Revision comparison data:
Start of Block

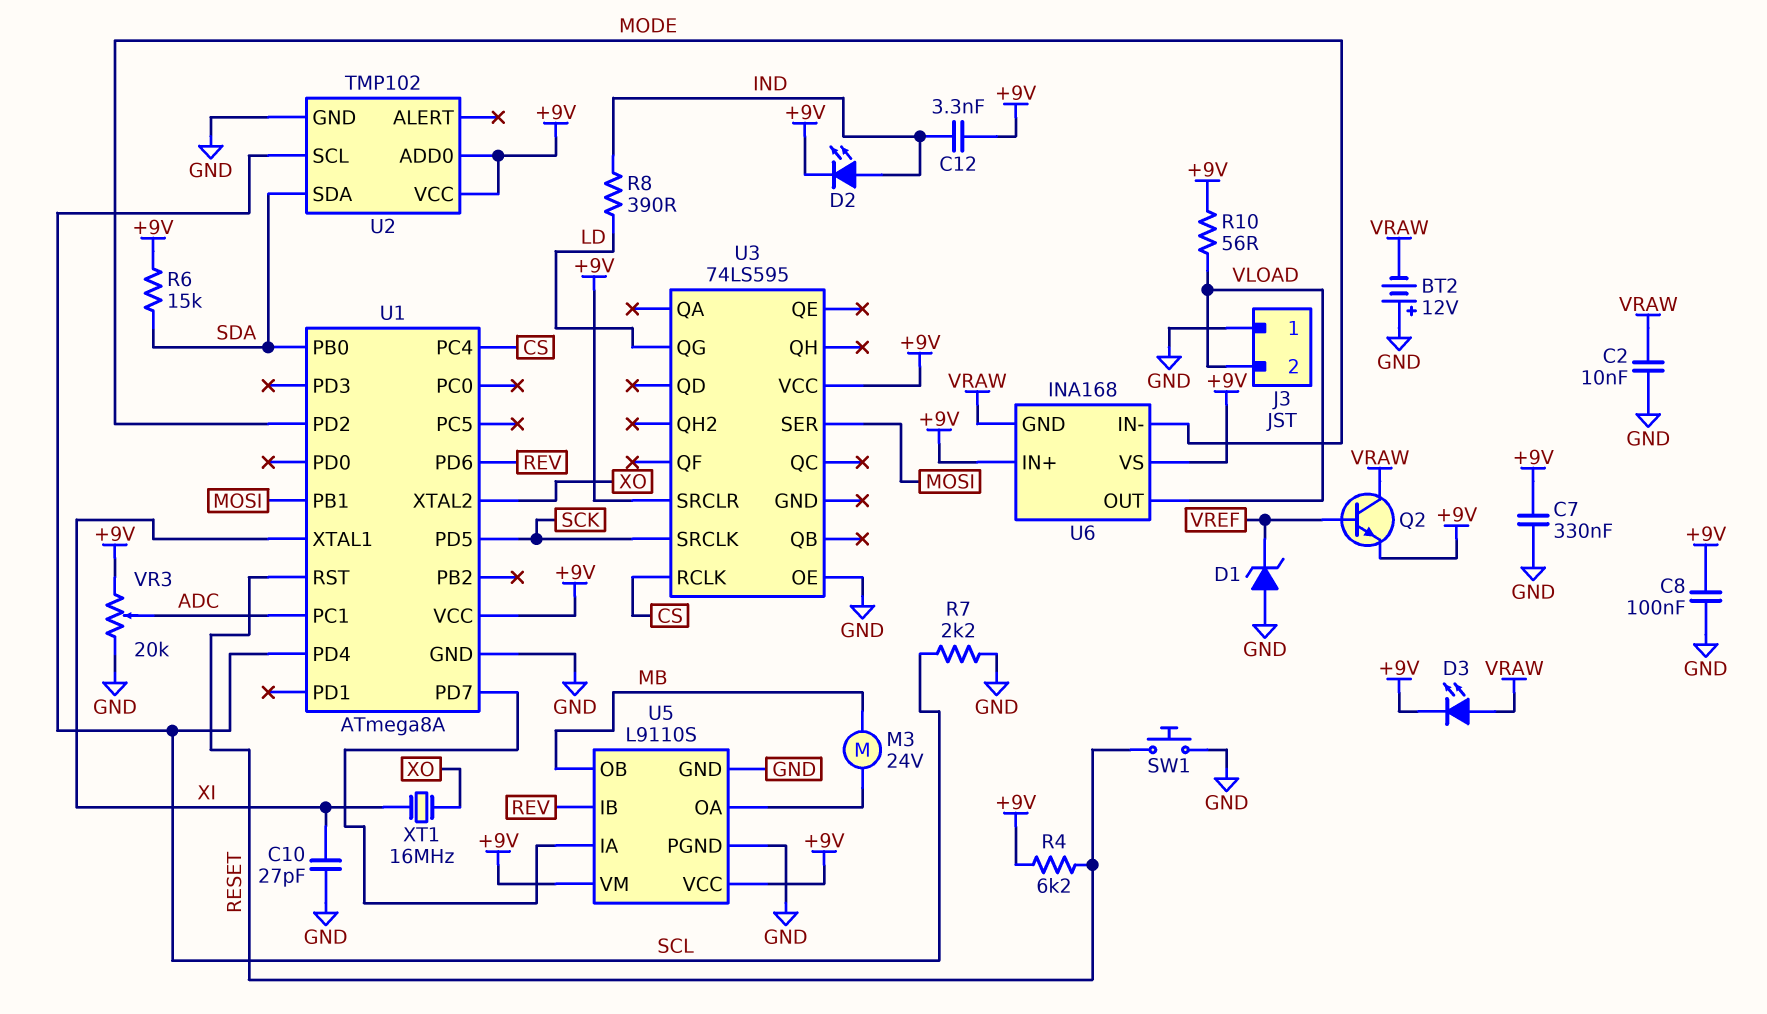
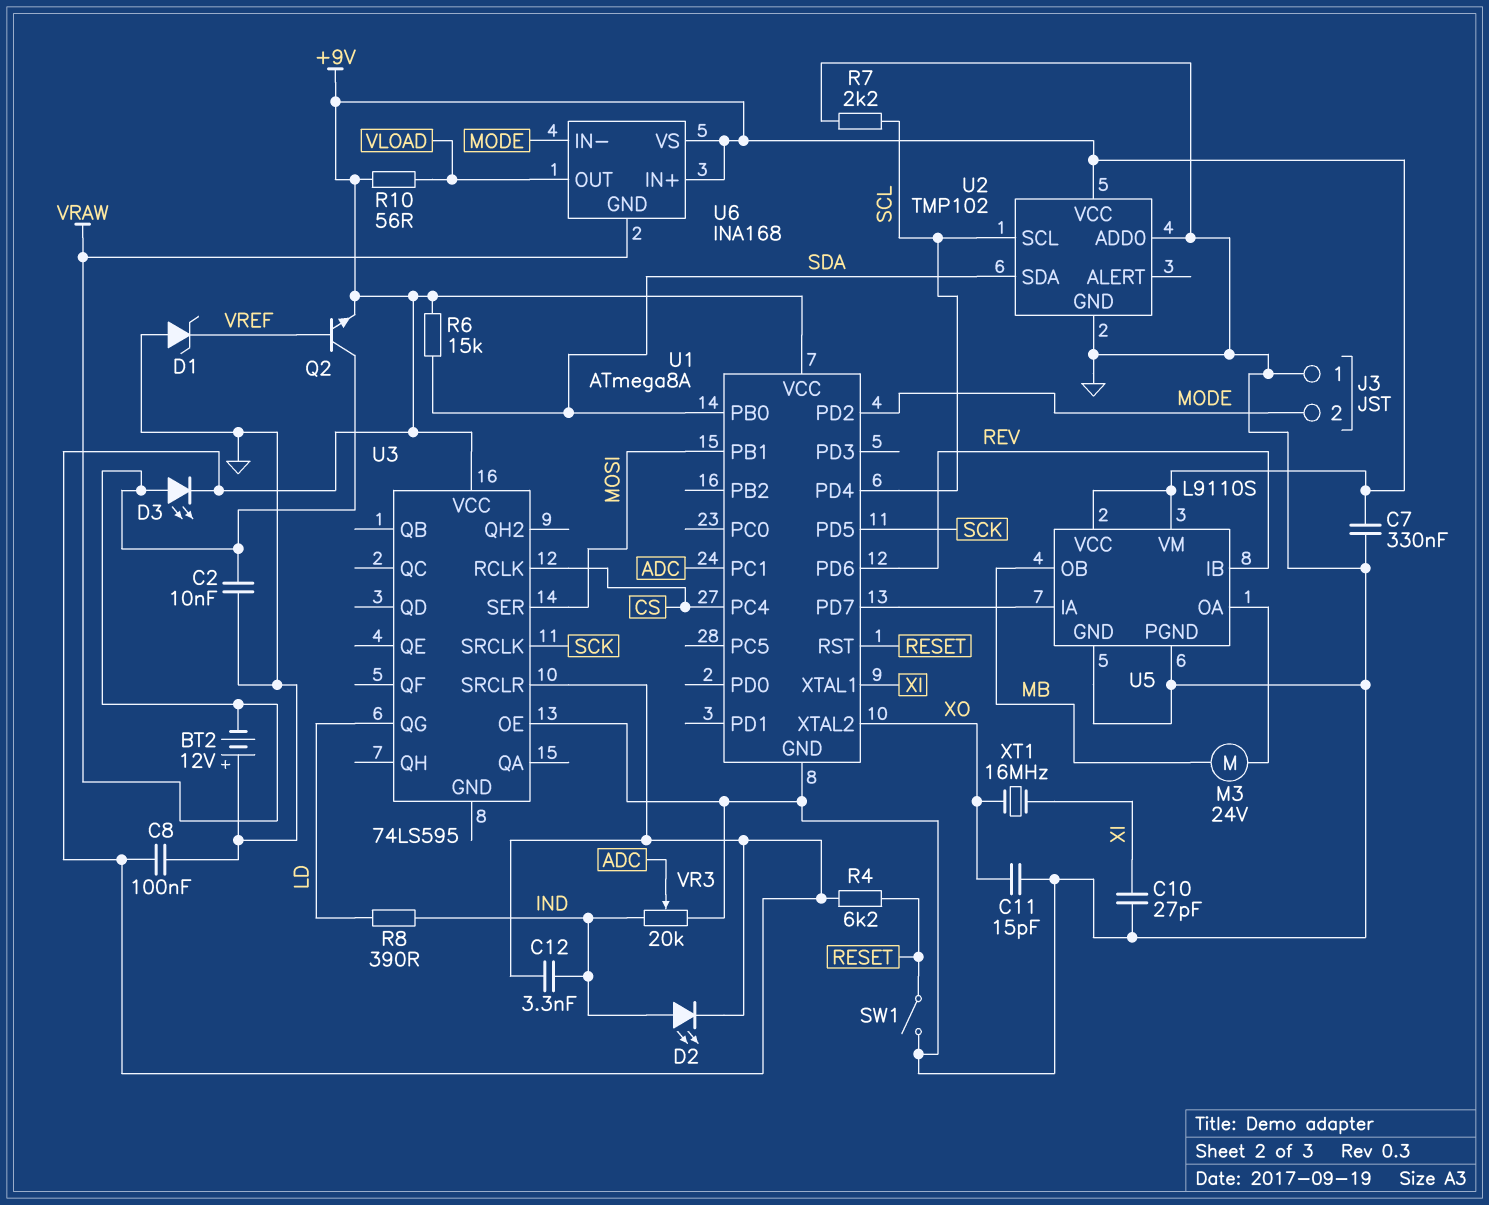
C11: none -> 15pF (GND, XO)
J3 pin 2: VLOAD -> MODE
SW1: button (GND, RESET) -> switch (GND, RESET)
U2 pin ADD0: +9V -> GND
VR3: 20k (+9V, GND, wiper ADC) -> 20k (GND, IND, wiper ADC)

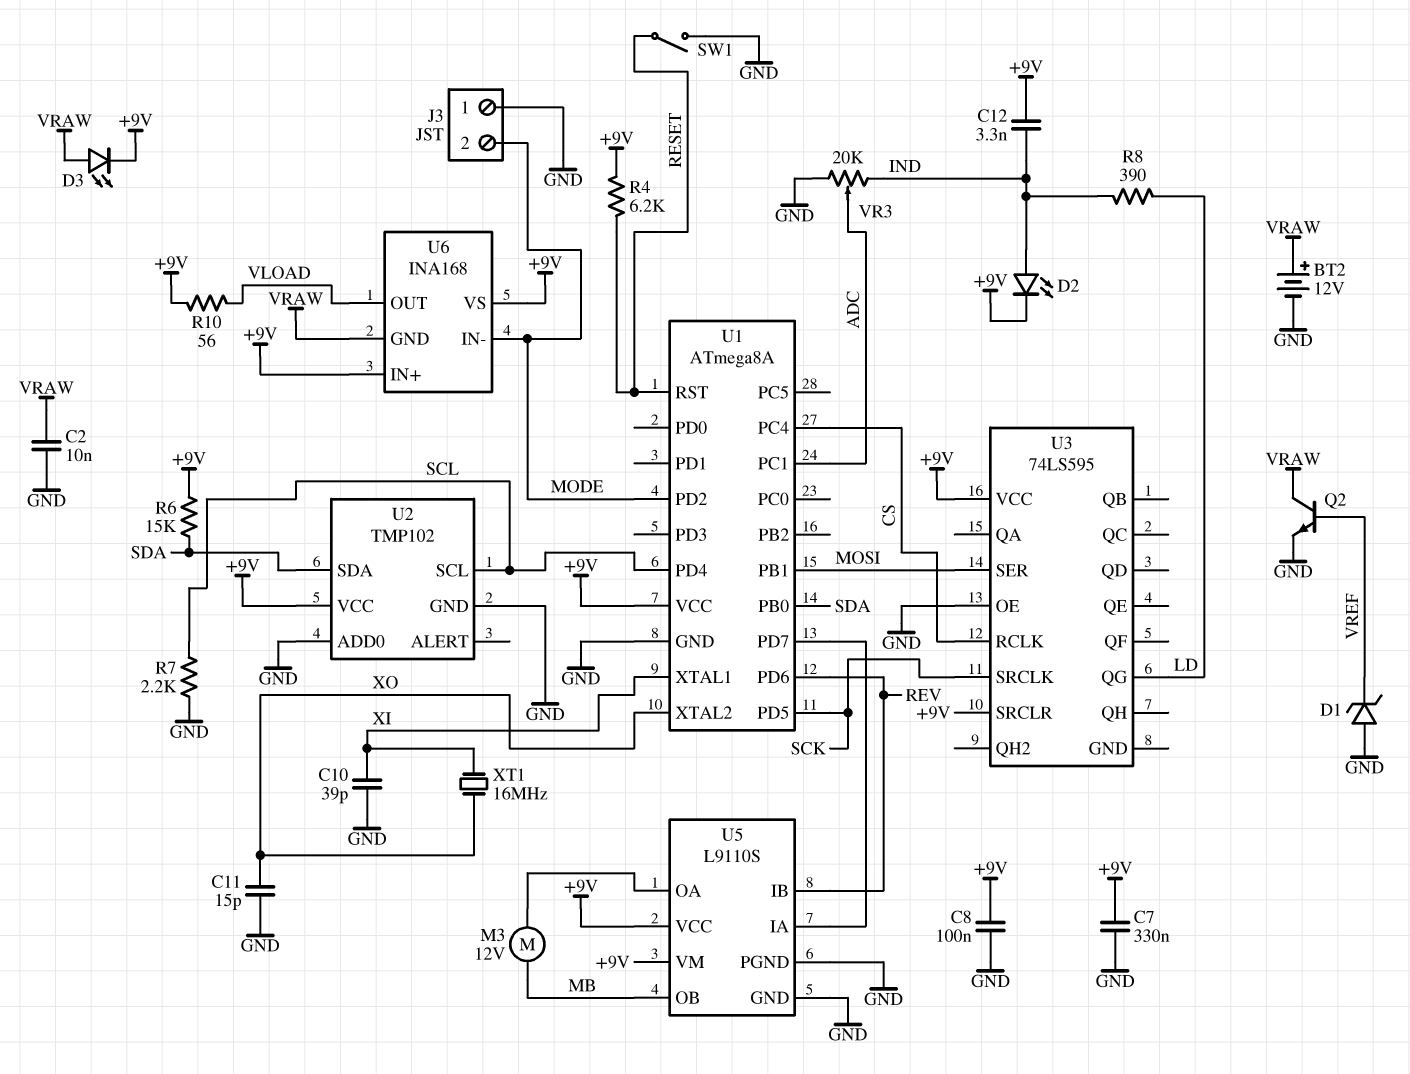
BT2: 12V (plus GND, minus VRAW) -> 12V (plus VRAW, minus GND)
C10: 27pF (GND, XI) -> 39pF (GND, XI)
M3: motor 24V (MB, U5/OA) -> motor 12V (MB, U5/OA)
Q2: NPN (B VREF, C VRAW, E +9V) -> NPN (B VREF, C VRAW, E GND)

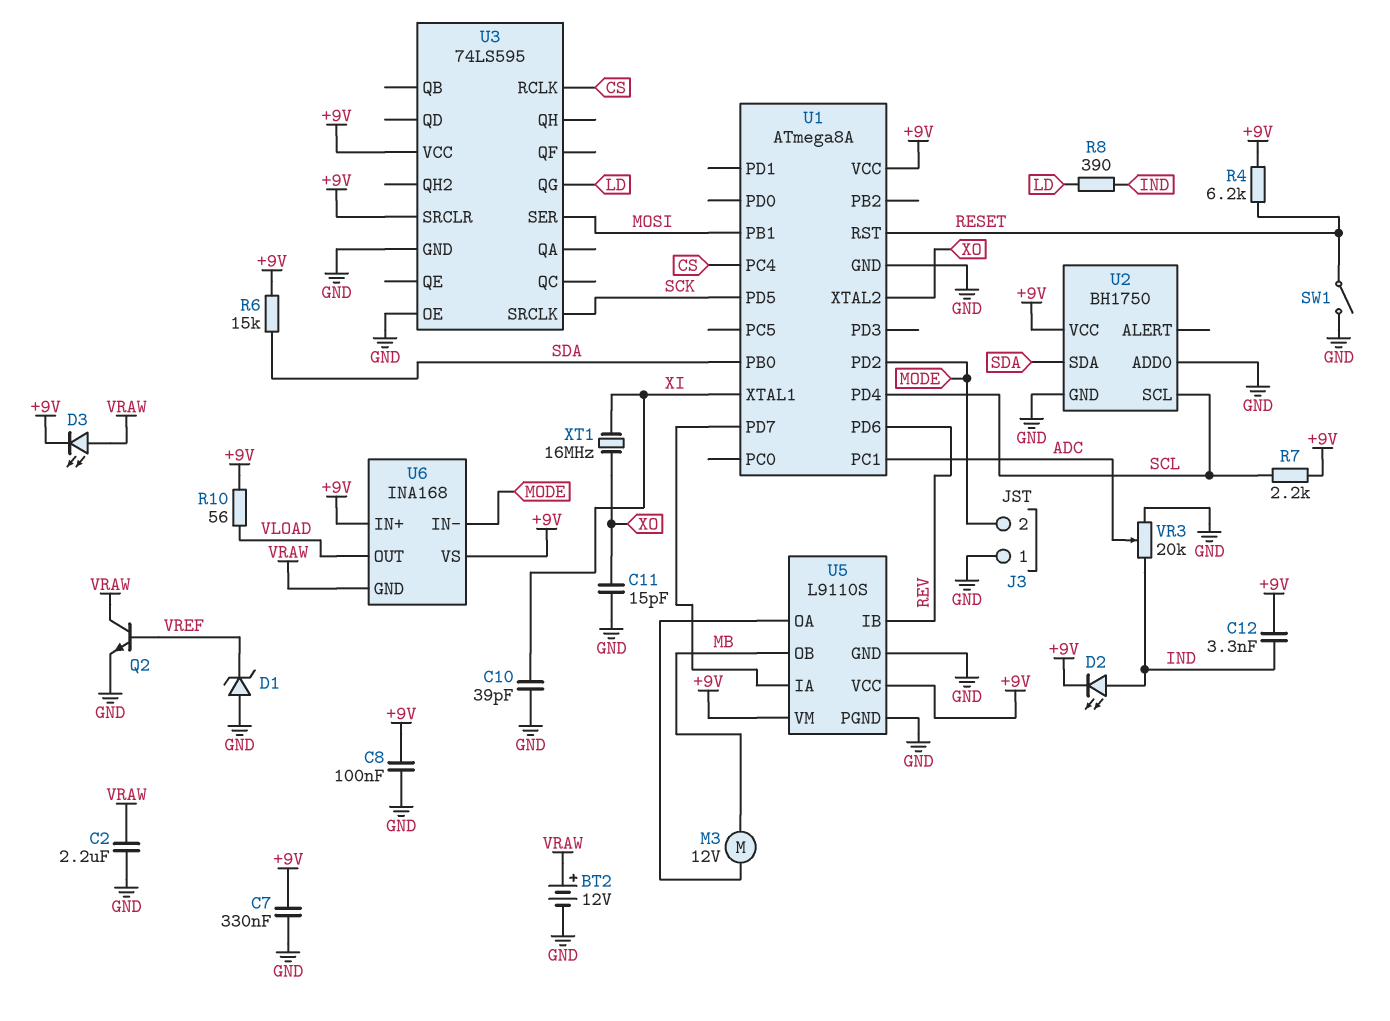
C2: 10nF (GND, VRAW) -> 2.2uF (GND, VRAW)
R7: 2.2k (GND, SCL) -> 2.2k (+9V, SCL)
U2: TMP102 -> BH1750
U3 pin GND: none -> GND

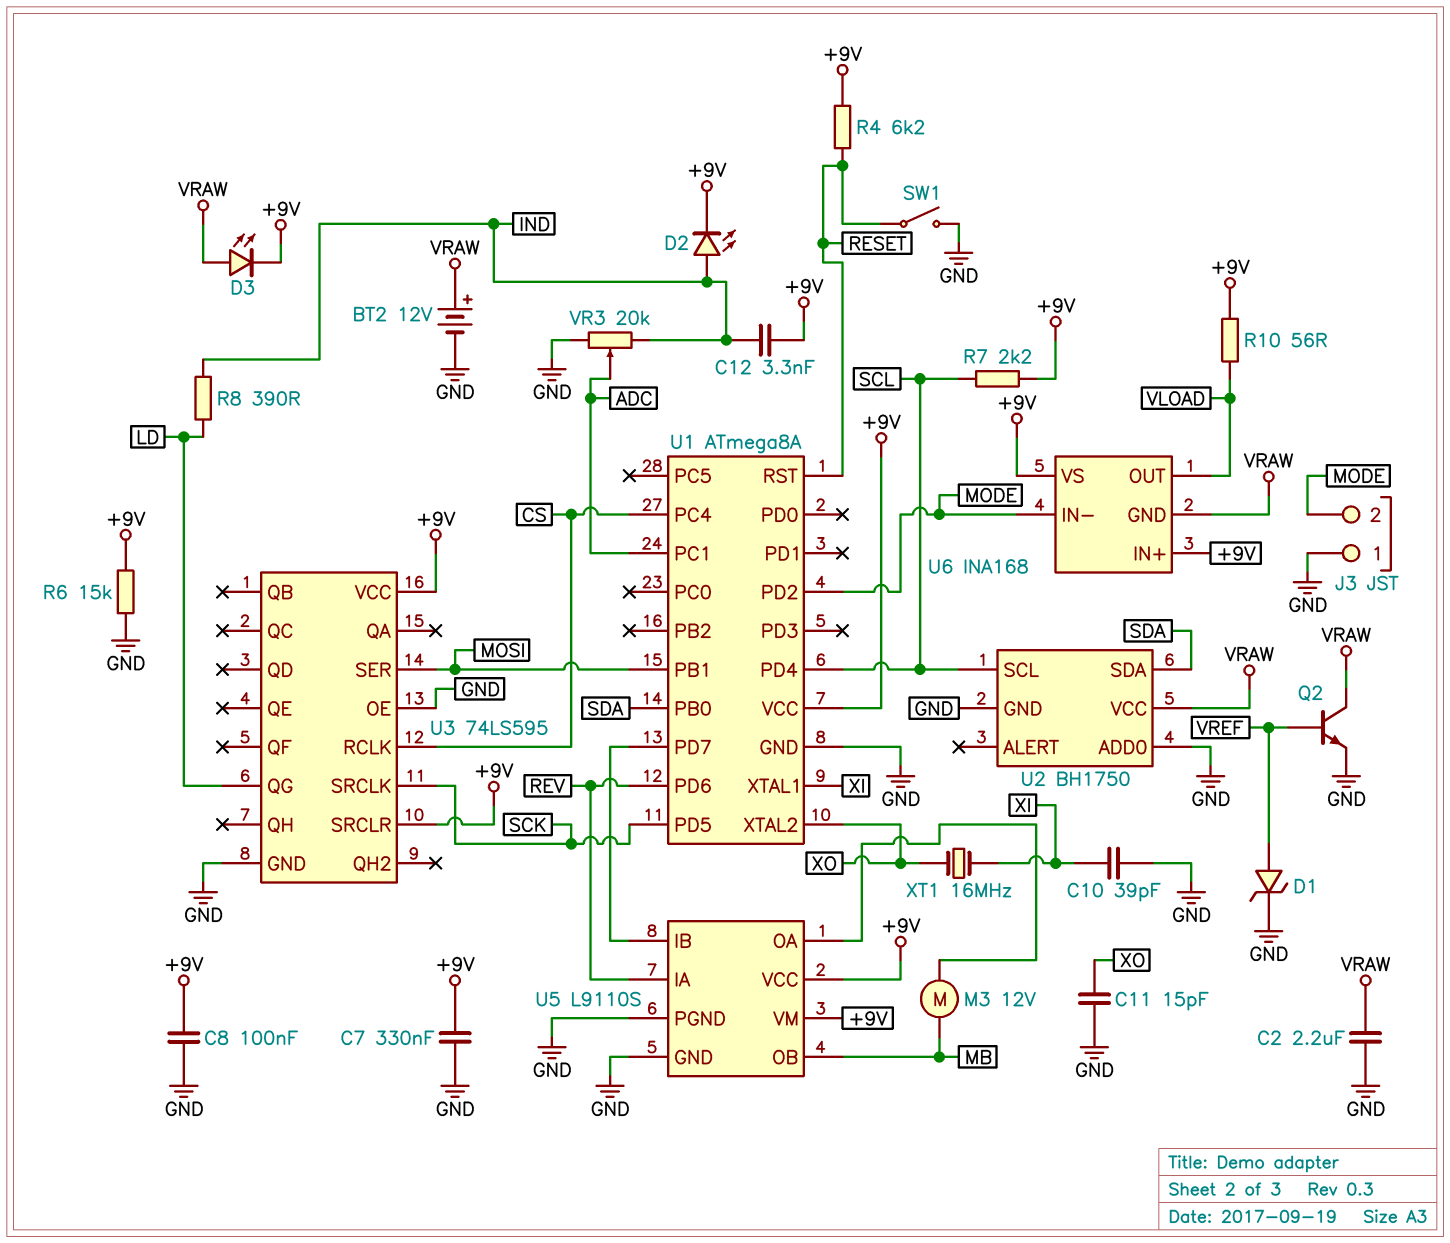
D1: zener (A GND, K VREF) -> zener (A VREF, K GND)
R6: 15k (+9V, SDA) -> 15k (+9V, GND)
U2 pin VCC: +9V -> VRAW
U5 pin IA: U1/PD7 -> REV
U5 pin IB: REV -> U1/PD7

End of Block

YOUR ASSIGNMENT ▸ Omit every picture, then repeat the remaining data exactly as it appears above.

WRITTEN ANSWER ▸
C11: none -> 15pF (GND, XO)
J3 pin 2: VLOAD -> MODE
SW1: button (GND, RESET) -> switch (GND, RESET)
U2 pin ADD0: +9V -> GND
VR3: 20k (+9V, GND, wiper ADC) -> 20k (GND, IND, wiper ADC)

BT2: 12V (plus GND, minus VRAW) -> 12V (plus VRAW, minus GND)
C10: 27pF (GND, XI) -> 39pF (GND, XI)
M3: motor 24V (MB, U5/OA) -> motor 12V (MB, U5/OA)
Q2: NPN (B VREF, C VRAW, E +9V) -> NPN (B VREF, C VRAW, E GND)

C2: 10nF (GND, VRAW) -> 2.2uF (GND, VRAW)
R7: 2.2k (GND, SCL) -> 2.2k (+9V, SCL)
U2: TMP102 -> BH1750
U3 pin GND: none -> GND

D1: zener (A GND, K VREF) -> zener (A VREF, K GND)
R6: 15k (+9V, SDA) -> 15k (+9V, GND)
U2 pin VCC: +9V -> VRAW
U5 pin IA: U1/PD7 -> REV
U5 pin IB: REV -> U1/PD7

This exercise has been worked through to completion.